Given data —
________

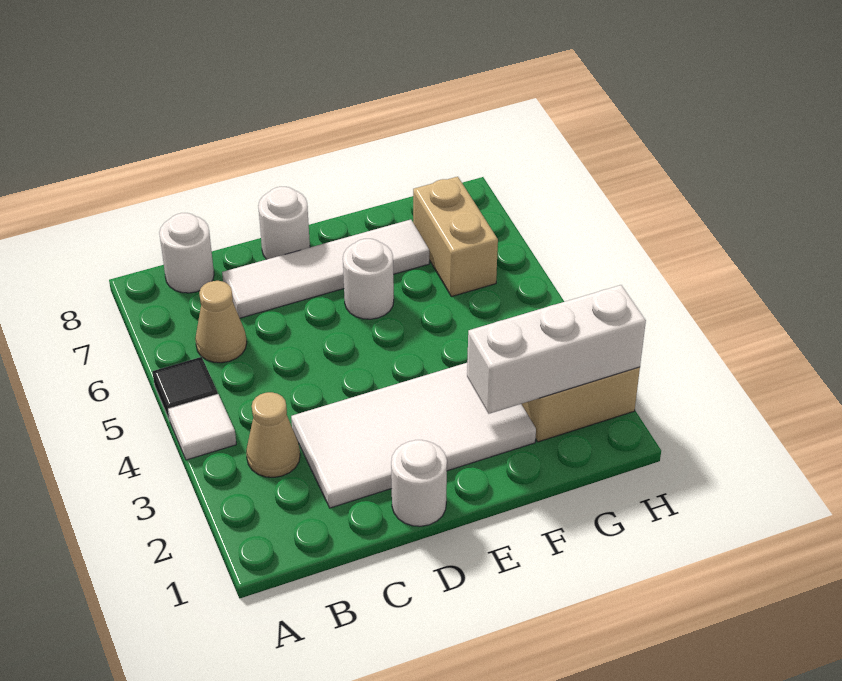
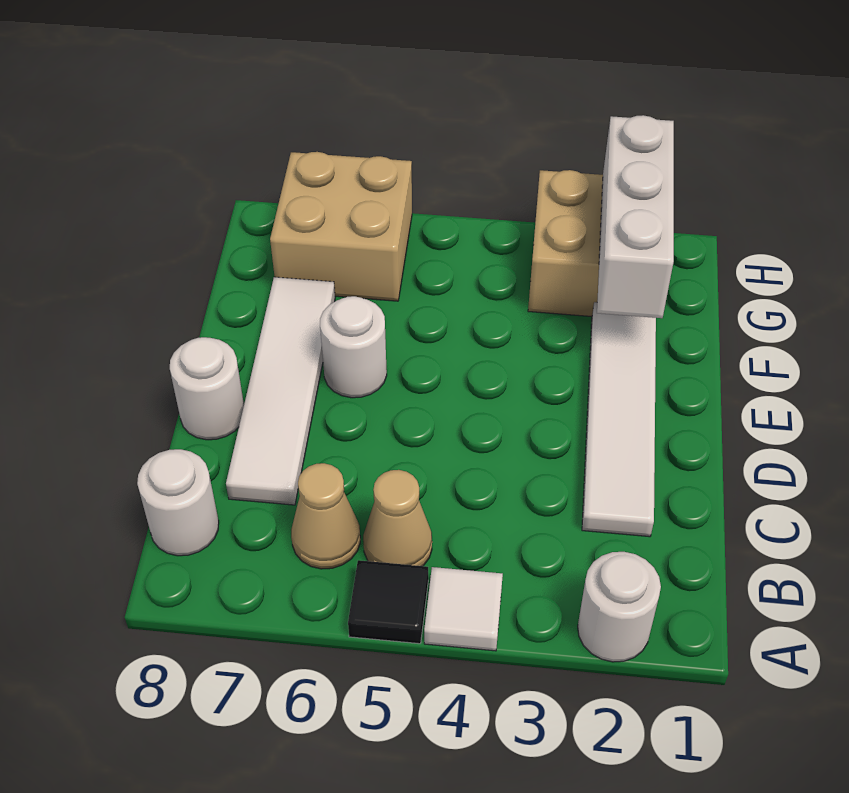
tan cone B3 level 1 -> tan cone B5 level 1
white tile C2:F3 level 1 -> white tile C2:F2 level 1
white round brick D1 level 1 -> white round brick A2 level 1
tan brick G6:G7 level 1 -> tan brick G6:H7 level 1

________

Your assignment — Nothing but the lines from the one with "white round brick D1" through the end of the data above should be repeated, each exactly as it stands.

Expected answer —
white round brick D1 level 1 -> white round brick A2 level 1
tan brick G6:G7 level 1 -> tan brick G6:H7 level 1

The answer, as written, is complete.